_The exercise_
Scan the data for "adipose" and copy the lines it appears in.

[Extracted data entries]

= = =

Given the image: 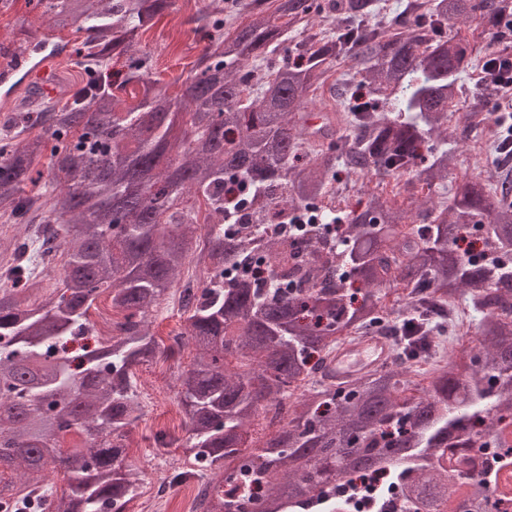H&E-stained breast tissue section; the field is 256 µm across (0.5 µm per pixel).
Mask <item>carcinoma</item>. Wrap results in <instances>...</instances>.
Here are the masks:
<instances>
[{"mask_svg":"<svg viewBox=\"0 0 512 512\" xmlns=\"http://www.w3.org/2000/svg\"><path fill=\"white\" fill-rule=\"evenodd\" d=\"M28 2L51 29L85 33L78 65L94 77L62 106L27 100L42 132L13 125L0 137V218L34 225L0 284V470L22 481L0 476V512H127L141 476L126 463L140 410L133 368L175 355L184 337L195 351L177 378L186 437L161 429L154 441L193 455L166 481L196 488L193 512H306L317 491L365 473L346 465L351 455L413 462L403 493L415 512L512 500L507 483L485 495L489 470L464 486L449 463L491 431L512 463V185L453 175L466 140L448 137L473 61L459 26L479 17L494 40L508 33L512 0H416L391 18L380 0H213L214 38L174 95L150 55L131 54L169 0ZM285 43L288 57L266 67ZM340 61L355 81L340 95L364 90V109L337 119L324 89ZM123 93L133 104L122 106ZM183 123L185 136H172ZM47 151L44 181L34 163ZM338 167L428 193L404 206L370 190L322 238L208 223L214 211L255 226L274 208L286 223L313 209L331 224L336 210L314 204ZM185 193L203 208H178ZM472 230L497 257L489 267L459 247ZM59 256L57 287L39 299L38 277ZM191 257L204 277L184 289L185 331L161 349L150 318ZM398 291L411 301L391 309L406 337L392 365L343 391L319 380L285 403L338 336L372 323ZM103 293L122 315L108 336L90 321ZM450 295L479 315L477 361L448 357L421 388L411 354L431 349L426 317ZM242 358L254 367L232 365ZM288 409L263 448L247 451L255 418ZM63 456L77 466L64 471L62 496L50 487L30 498Z\"/></svg>","mask_w":512,"mask_h":512,"instance_id":"carcinoma-1","label":"carcinoma"}]
</instances>
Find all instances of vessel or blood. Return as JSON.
<instances>
[{
	"instance_id": "vessel-or-blood-1",
	"label": "vessel or blood",
	"mask_w": 512,
	"mask_h": 512,
	"mask_svg": "<svg viewBox=\"0 0 512 512\" xmlns=\"http://www.w3.org/2000/svg\"><path fill=\"white\" fill-rule=\"evenodd\" d=\"M390 357L389 345L379 338L338 345L326 360V379L336 386H346L381 367Z\"/></svg>"
}]
</instances>
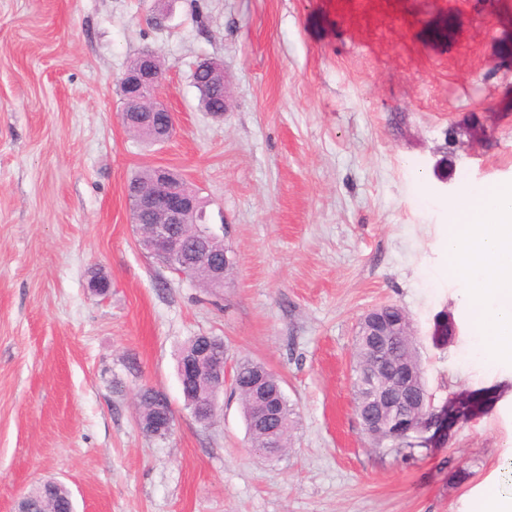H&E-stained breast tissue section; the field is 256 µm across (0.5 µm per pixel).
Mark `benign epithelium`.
<instances>
[{"label":"benign epithelium","instance_id":"obj_1","mask_svg":"<svg viewBox=\"0 0 512 512\" xmlns=\"http://www.w3.org/2000/svg\"><path fill=\"white\" fill-rule=\"evenodd\" d=\"M155 51L145 49L134 57L121 77L120 87L124 97L135 100L139 106L123 109V125L136 134L147 136L149 142L161 144L175 133L173 113L161 97L165 77L157 66ZM216 73H224V66L205 60L194 69L195 85L204 89L205 84ZM153 177L148 189L143 190L134 182L127 187L134 223L147 227L141 234L140 246L157 263L170 268L182 276L194 277L204 268L208 271L206 287L222 288L224 279L232 270L234 259L228 252H218L213 248V238L209 232H199L186 237L182 228L187 217L202 212V201L198 190L181 173L163 165L152 167ZM403 335L402 324L395 323L379 327V321L365 315L359 322L357 336L366 340L370 363L359 373L361 388L368 394V403L355 405L360 424L364 431L376 433L403 430L405 434H416L422 428L421 417L414 405L431 408V399L422 386L418 396L412 401L407 398L406 388L415 382V371L401 358L391 355L393 337ZM218 352L210 341L201 336V348L182 365L179 381H200L206 373L211 359ZM269 373L259 369L256 375L240 384V388L252 394L256 400L253 411V424L268 435L267 447L258 454L269 458L278 455L274 432L283 419L281 389H269L261 385ZM219 379L216 386L208 390L207 399L199 401L191 409L194 418L200 423H208L216 414L218 393L224 388V368L215 367L210 379ZM157 402L162 410L159 433L169 434L173 417L167 398L158 393Z\"/></svg>","mask_w":512,"mask_h":512}]
</instances>
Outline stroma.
<instances>
[{"label": "stroma", "instance_id": "1", "mask_svg": "<svg viewBox=\"0 0 512 512\" xmlns=\"http://www.w3.org/2000/svg\"><path fill=\"white\" fill-rule=\"evenodd\" d=\"M146 48L177 125L160 145L121 121ZM204 58L224 65L220 119L193 83ZM157 164L229 224L224 287L141 249L126 187ZM469 182L512 183V0H0V512L50 478L76 512H480L512 473V360L476 353L448 279ZM387 303L446 420L399 452L353 408L355 328ZM198 334L223 338L226 373L282 378L280 456L250 453L232 391L211 423L185 407ZM147 387L171 403L166 438L139 426Z\"/></svg>", "mask_w": 512, "mask_h": 512}]
</instances>
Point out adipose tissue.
<instances>
[{
	"mask_svg": "<svg viewBox=\"0 0 512 512\" xmlns=\"http://www.w3.org/2000/svg\"><path fill=\"white\" fill-rule=\"evenodd\" d=\"M448 275L466 290L477 349L512 359V184H469L448 204Z\"/></svg>",
	"mask_w": 512,
	"mask_h": 512,
	"instance_id": "1",
	"label": "adipose tissue"
}]
</instances>
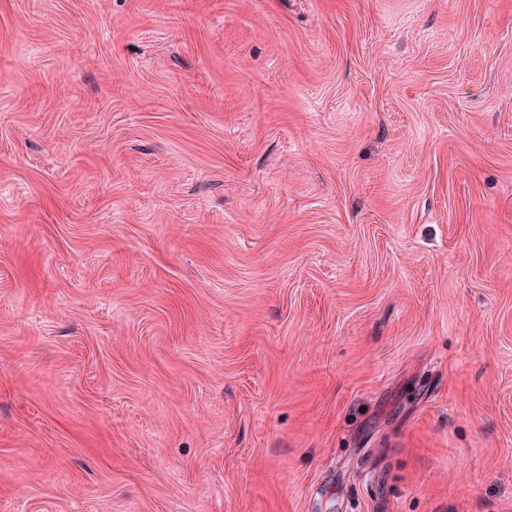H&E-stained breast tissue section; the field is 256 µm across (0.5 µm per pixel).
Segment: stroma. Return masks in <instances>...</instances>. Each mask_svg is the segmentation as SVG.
<instances>
[{"label": "stroma", "mask_w": 512, "mask_h": 512, "mask_svg": "<svg viewBox=\"0 0 512 512\" xmlns=\"http://www.w3.org/2000/svg\"><path fill=\"white\" fill-rule=\"evenodd\" d=\"M0 512H512V0H0Z\"/></svg>", "instance_id": "35a3bbf8"}]
</instances>
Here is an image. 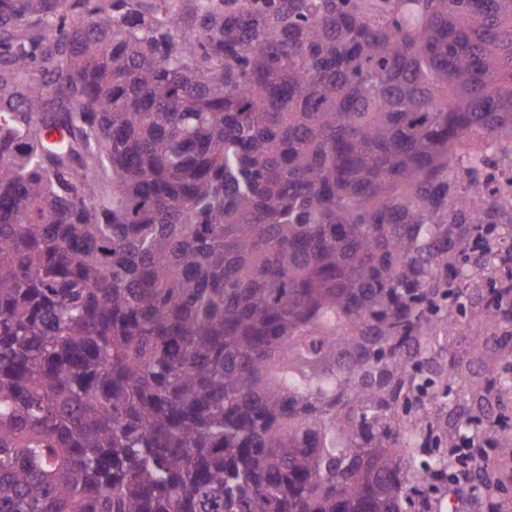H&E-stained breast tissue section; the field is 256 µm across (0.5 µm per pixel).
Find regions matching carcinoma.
I'll use <instances>...</instances> for the list:
<instances>
[{"mask_svg": "<svg viewBox=\"0 0 512 512\" xmlns=\"http://www.w3.org/2000/svg\"><path fill=\"white\" fill-rule=\"evenodd\" d=\"M467 140L512 0H0V512H402L509 437L429 401L512 320Z\"/></svg>", "mask_w": 512, "mask_h": 512, "instance_id": "1", "label": "carcinoma"}]
</instances>
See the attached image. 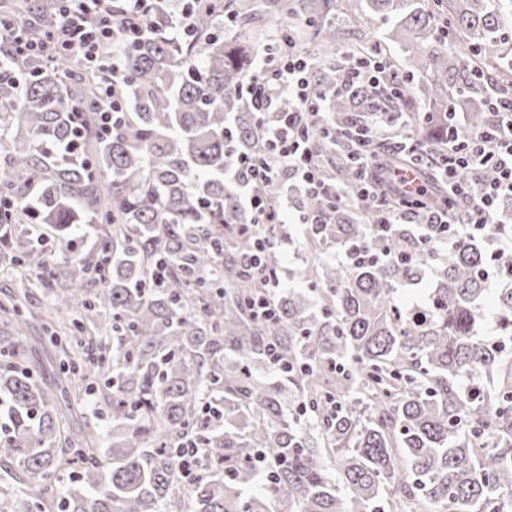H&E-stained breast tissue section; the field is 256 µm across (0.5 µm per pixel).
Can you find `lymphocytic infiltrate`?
<instances>
[{
    "label": "lymphocytic infiltrate",
    "instance_id": "obj_1",
    "mask_svg": "<svg viewBox=\"0 0 512 512\" xmlns=\"http://www.w3.org/2000/svg\"><path fill=\"white\" fill-rule=\"evenodd\" d=\"M154 2L126 0L124 15L117 17L107 0H79L78 5L60 8L58 24L43 39H30L25 29L8 26L0 31V42L18 60L39 62L52 51L62 50L98 68L105 79L99 102V132L104 135L112 129L113 114L124 109L117 90L121 51L144 36ZM255 59L257 67L247 78L245 90L259 121L262 148L249 159L252 178L242 186V203L251 214L249 229L254 237V252L245 266L263 285L262 295L253 304L255 316L271 319V302L282 286L279 276L266 272L265 249L287 243V235L280 231L283 224L309 221L295 204L292 191L296 188L352 204L369 215L378 234L397 224H409L420 244L435 249L466 237L489 242L496 256L512 251V241L499 239L494 229L499 221L498 200L512 197V100L489 99L492 124L488 128L457 125L449 129L447 146L437 151V176L446 194L443 206L421 205L428 189L408 168L391 175L403 198L401 205L393 206L373 178L381 165L380 153L359 156L362 179L355 197H348L343 186L317 177L308 129L321 120L325 96L312 81L315 59L302 49L276 56L265 48L257 51ZM384 71L377 58L345 54L336 89L376 86ZM365 141L383 143L390 151L419 149L407 119L395 112H371L365 123L336 136L337 145L348 149Z\"/></svg>",
    "mask_w": 512,
    "mask_h": 512
}]
</instances>
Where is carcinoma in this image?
I'll return each instance as SVG.
<instances>
[{"instance_id": "1", "label": "carcinoma", "mask_w": 512, "mask_h": 512, "mask_svg": "<svg viewBox=\"0 0 512 512\" xmlns=\"http://www.w3.org/2000/svg\"><path fill=\"white\" fill-rule=\"evenodd\" d=\"M190 38L171 33L175 11L156 0L151 32L121 59L125 111L98 134L101 74L63 53L0 80V251L63 315L44 333L63 377L38 382L21 343L18 303L0 307V481L21 486L25 512H512V288L494 299L502 340L476 336L488 253L462 238L439 257L398 224L381 238L332 200L300 192L311 250L355 249L349 262L313 263L306 287L255 318L259 285L241 261L251 222L225 168L260 148L244 90L256 42L219 20L260 27L274 46L316 48L314 80L328 123L308 131L318 174L357 190L353 159L332 142L368 93H336L339 9L375 33L355 47L408 82L388 104L426 106L418 141L448 140L457 112L485 128L493 95L512 98V0H194ZM26 224L30 230L18 231ZM41 224L74 235L93 226L85 254H47ZM413 260L402 264L398 254ZM428 283L422 306L398 297ZM272 377L255 374L271 368ZM103 382L112 446L80 423L83 382ZM294 397L285 415L282 391ZM257 451L272 472L253 465ZM207 467L189 480L185 453ZM335 459L334 473L325 458ZM71 465L83 484L53 477Z\"/></svg>"}]
</instances>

= = =

_Output for this exercise_
Point out adipose tissue.
	"label": "adipose tissue"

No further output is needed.